Filter this data down to the lines that hold "diode", and copy them.

## Exercise data
BEGIN

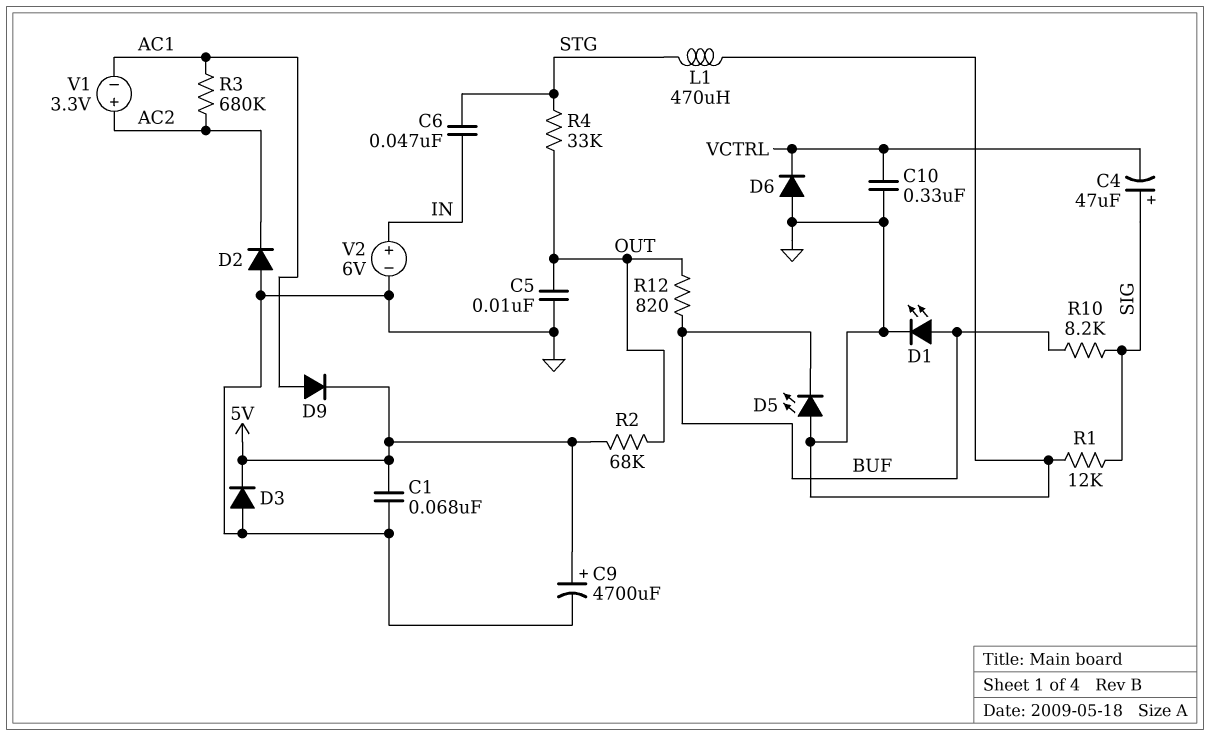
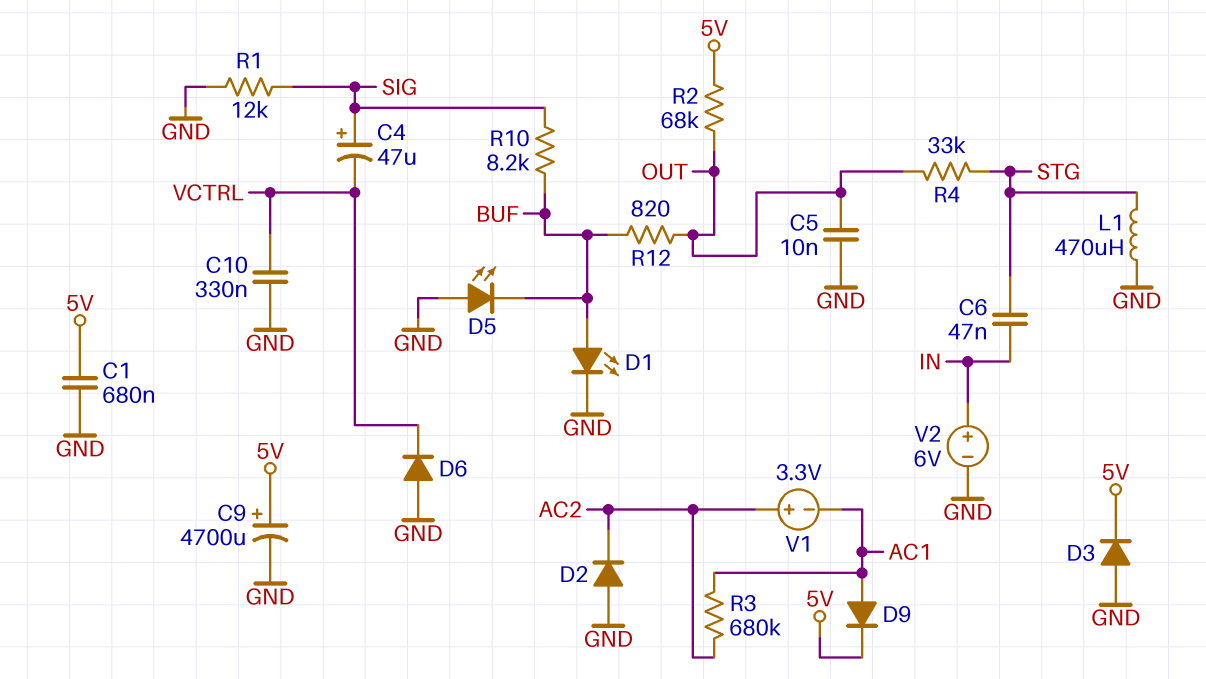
C1: 68nF (5V, GND) -> 680nF (5V, GND)

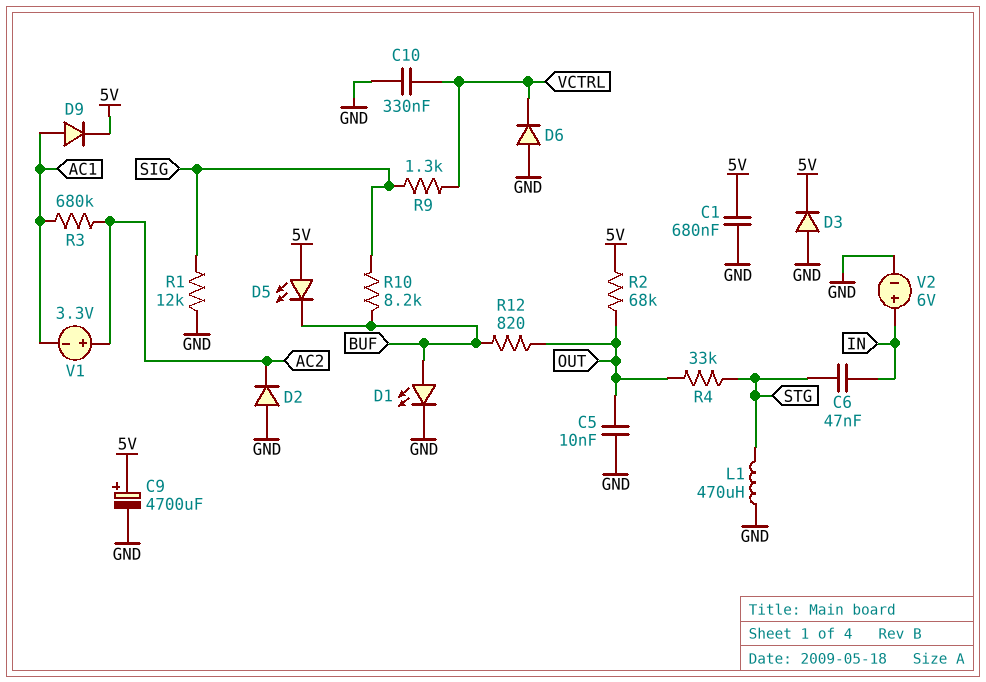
C4: 47uF (plus SIG, minus VCTRL) -> none
D5: LED (A GND, K BUF) -> LED (A 5V, K BUF)
R9: none -> 1.3k (SIG, VCTRL)

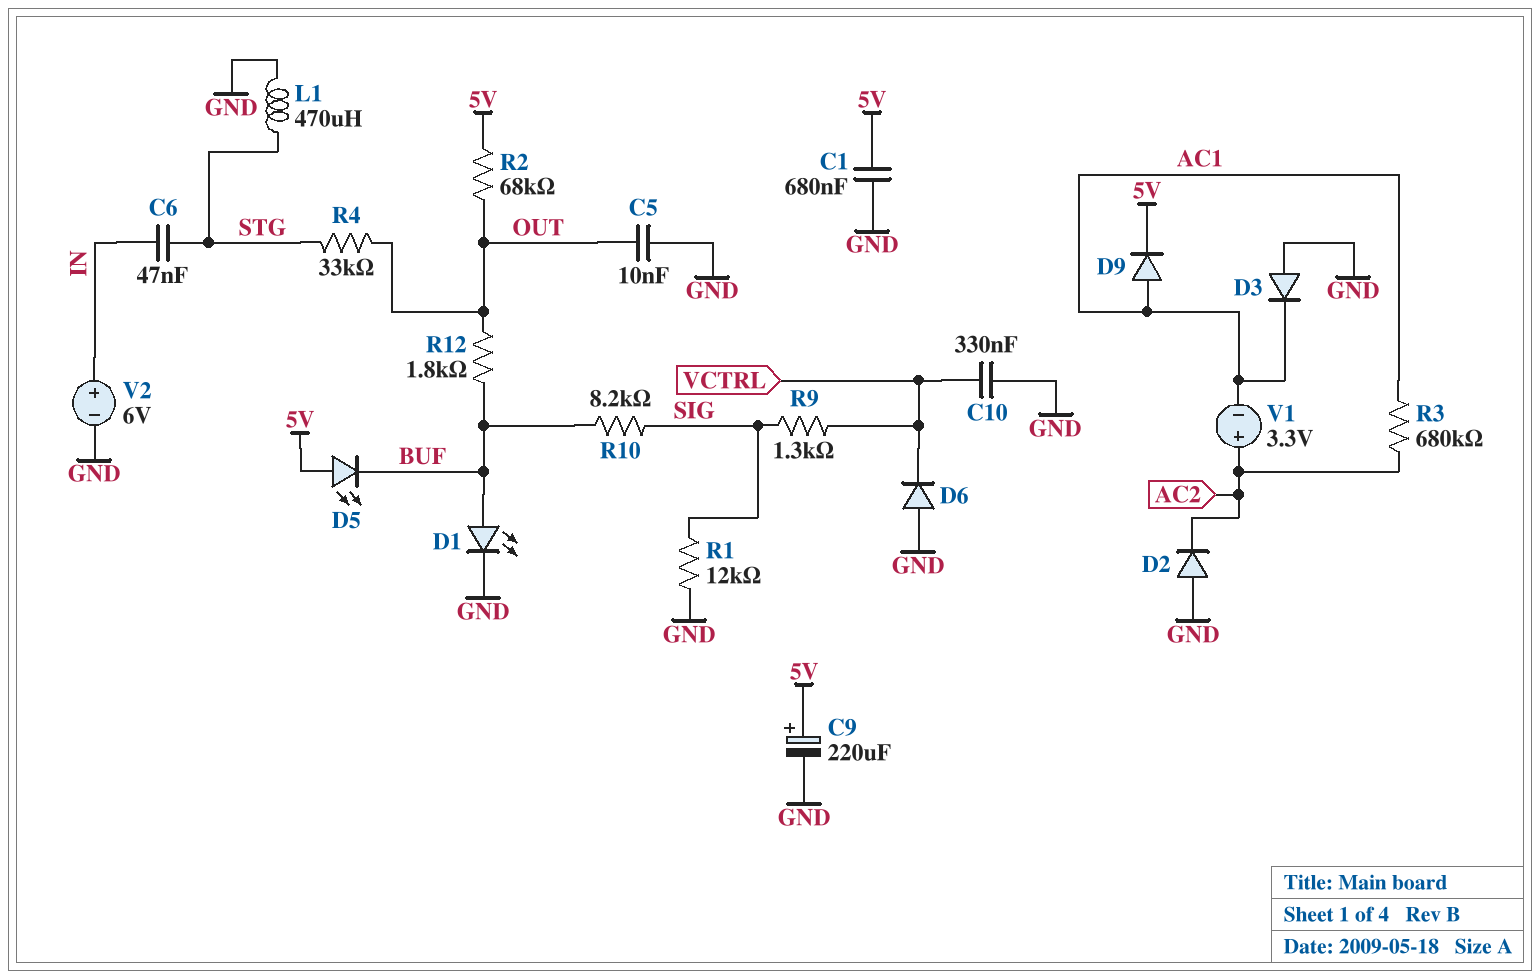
C9: 4700uF (plus 5V, minus GND) -> 220uF (plus 5V, minus GND)
D3: diode (A GND, K 5V) -> diode (A GND, K AC1)
R12: 820 (BUF, OUT) -> 1.8k (BUF, OUT)

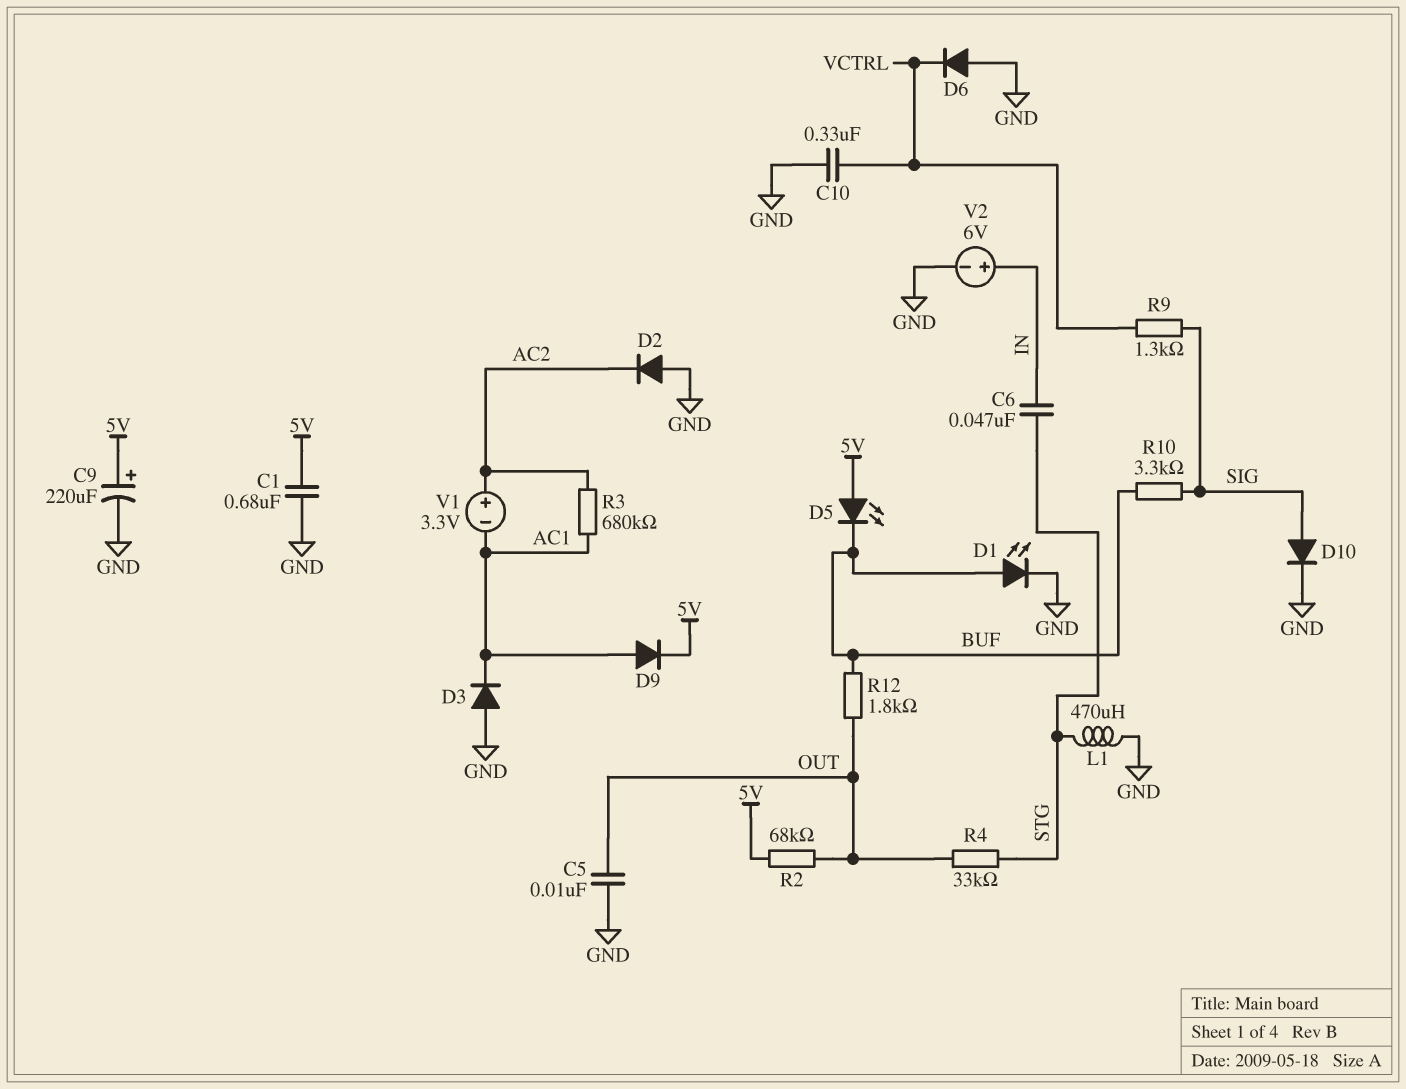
D10: none -> diode (A SIG, K GND)
R1: 12k (GND, SIG) -> none
R10: 8.2k (BUF, SIG) -> 3.3k (BUF, SIG)

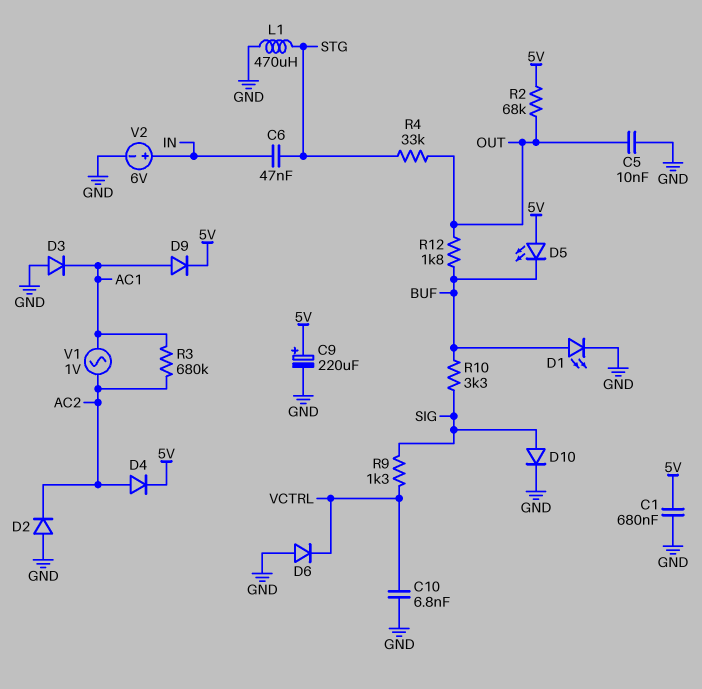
C10: 330nF (GND, VCTRL) -> 6.8nF (GND, VCTRL)
D4: none -> diode (A AC2, K 5V)
V1: 3.3V (plus AC2, minus AC1) -> AC 1V (AC1, AC2)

END

## Answer to this exercise
D3: diode (A GND, K 5V) -> diode (A GND, K AC1)
D10: none -> diode (A SIG, K GND)
D4: none -> diode (A AC2, K 5V)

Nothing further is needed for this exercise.